TO BE DONE: Render every line of the listing below as a Markdown table with the columns "No." and "Line," numbering each row and omitting blank lines. Leave the pictures out of the table.
— START OF RECORDS —
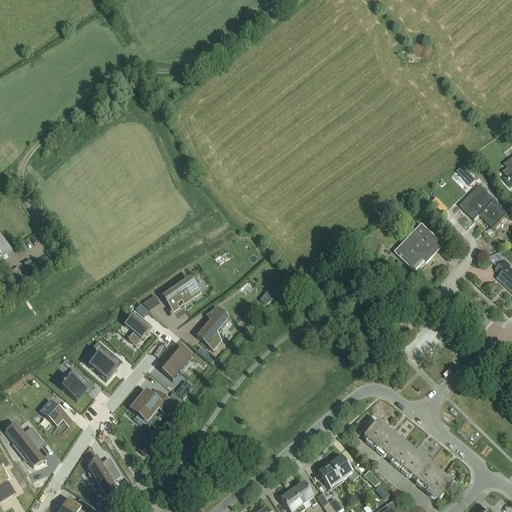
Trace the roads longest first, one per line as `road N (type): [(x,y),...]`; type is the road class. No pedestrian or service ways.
road 1 (track): [(295,0),(205,71),(132,76),(30,152),(18,176),(42,238),(21,256)]
road 2 (residential): [(217,511),(355,396),(386,392)]
road 3 (residential): [(38,511),(162,344)]
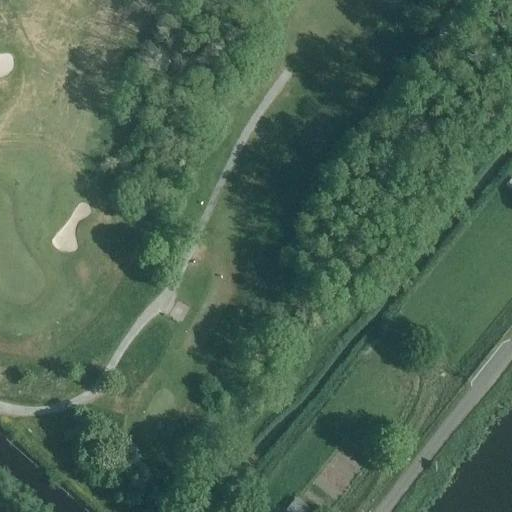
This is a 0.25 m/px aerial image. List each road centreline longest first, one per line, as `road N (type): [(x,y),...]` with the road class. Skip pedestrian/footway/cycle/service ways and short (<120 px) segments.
road 1 (track): [(0,407),(65,407),(95,390),(171,288),(235,153),(284,75)]
road 2 (tertiary): [(383,511),(511,348)]
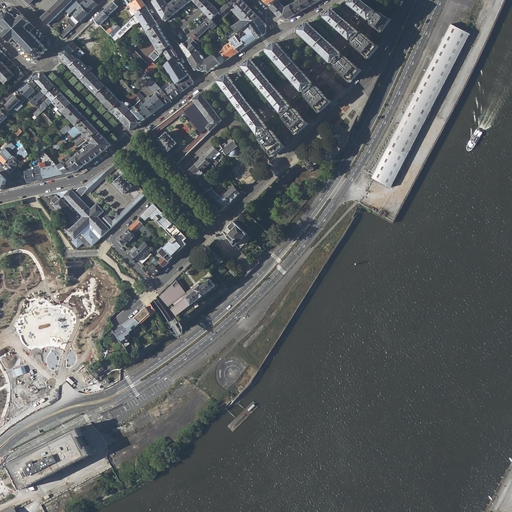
— END OF RECORDS —
RESULT OF THIS TASK:
| No. | Line |
|---|---|
| 1 | Trace the roads longest first, one per line as `road N (type): [(x,y),...]`; type is the road class. No pedestrian or service ways. |
| 2 | road 1 (track): [(295,0),(205,71),(132,76),(30,152),(18,176),(42,238),(21,256)] |
| 3 | road 2 (residential): [(217,511),(355,396),(386,392)] |
| 4 | road 3 (residential): [(38,511),(162,344)] |
| 5 | This is a 0.25 m/px aerial image. List each road centreline longest first, one per line, as `road N (type): [(x,y),...]` with the road class. Skip pedestrian/footway/cycle/service ways and short (<120 px) segments. |
| 6 | road 1 (track): [(0,407),(65,407),(95,390),(171,288),(235,153),(284,75)] |
| 7 | road 2 (tertiary): [(383,511),(511,348)] |